Data for this exercise:

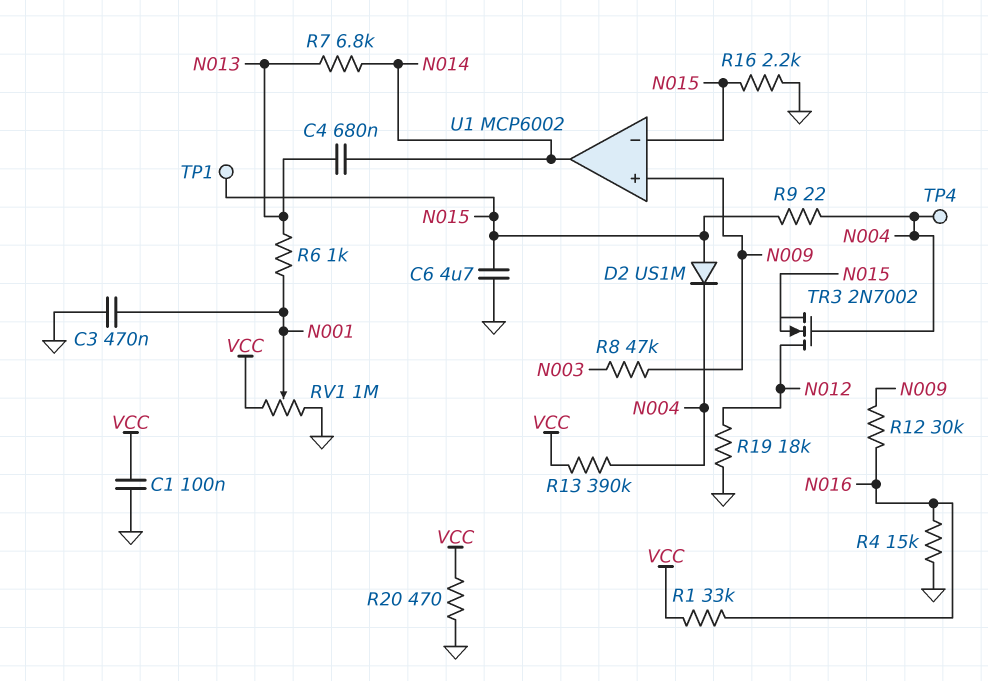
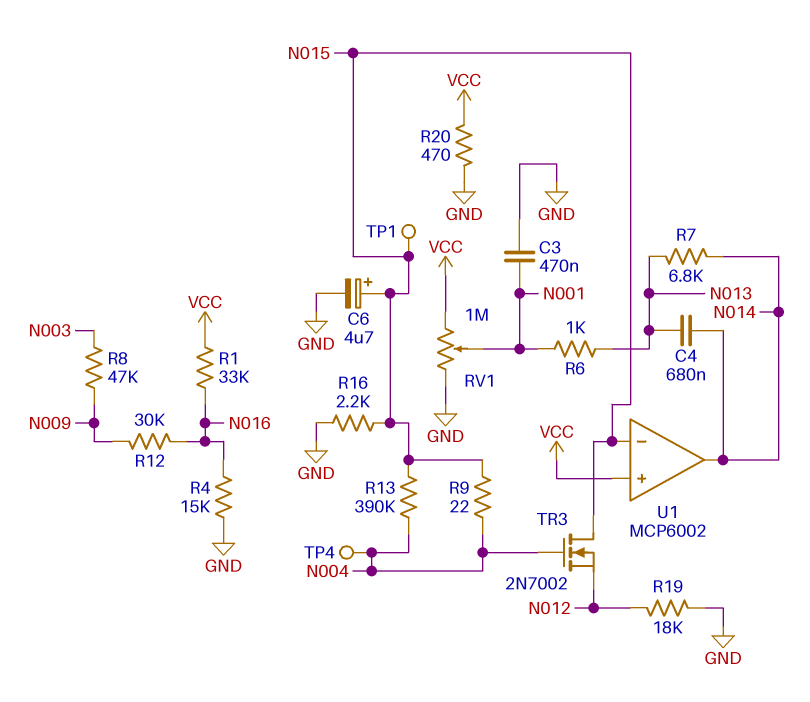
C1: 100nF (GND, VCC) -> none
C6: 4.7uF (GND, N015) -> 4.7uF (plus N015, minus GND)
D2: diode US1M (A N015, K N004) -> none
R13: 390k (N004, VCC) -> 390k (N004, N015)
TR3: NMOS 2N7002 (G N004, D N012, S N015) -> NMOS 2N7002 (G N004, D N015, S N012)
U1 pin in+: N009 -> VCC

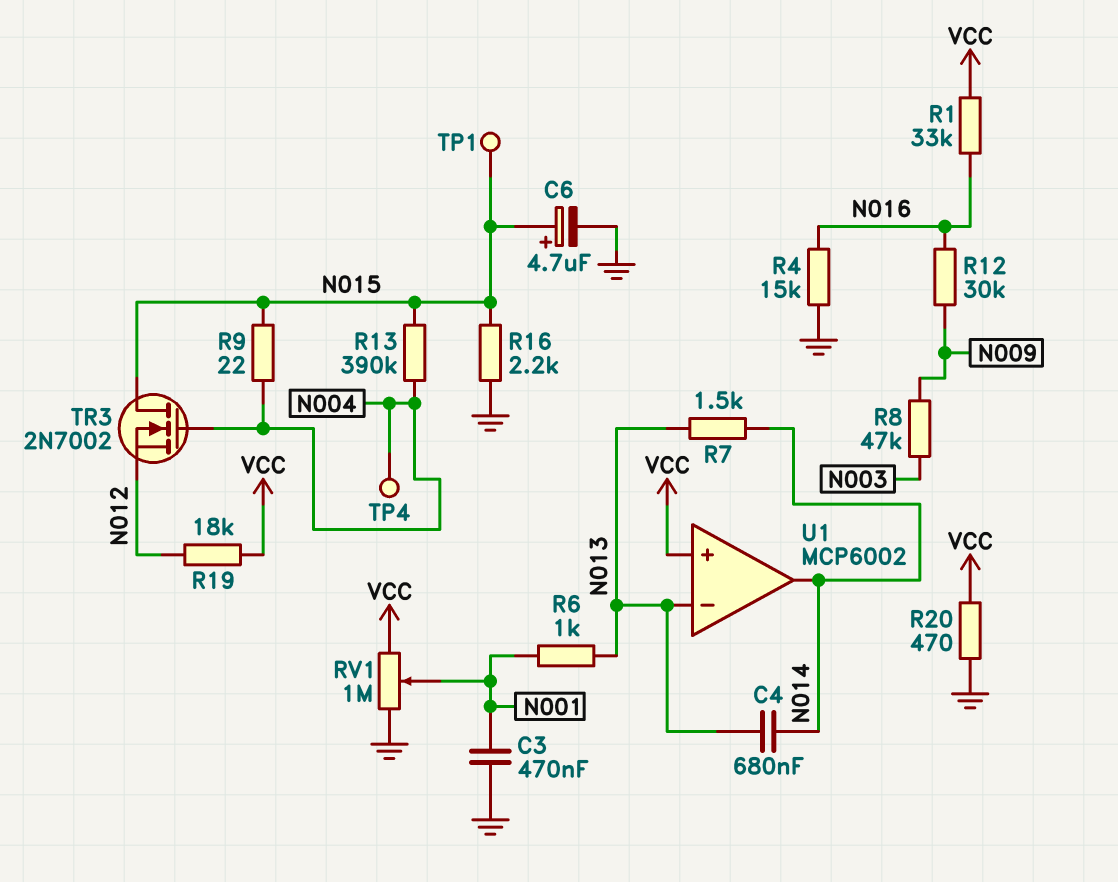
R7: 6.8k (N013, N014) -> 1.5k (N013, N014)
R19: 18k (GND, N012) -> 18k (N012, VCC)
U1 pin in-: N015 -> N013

Task brief:
Omit the pictures and give the material again, exactly and in full.

Answer box:
C1: 100nF (GND, VCC) -> none
C6: 4.7uF (GND, N015) -> 4.7uF (plus N015, minus GND)
D2: diode US1M (A N015, K N004) -> none
R13: 390k (N004, VCC) -> 390k (N004, N015)
TR3: NMOS 2N7002 (G N004, D N012, S N015) -> NMOS 2N7002 (G N004, D N015, S N012)
U1 pin in+: N009 -> VCC

R7: 6.8k (N013, N014) -> 1.5k (N013, N014)
R19: 18k (GND, N012) -> 18k (N012, VCC)
U1 pin in-: N015 -> N013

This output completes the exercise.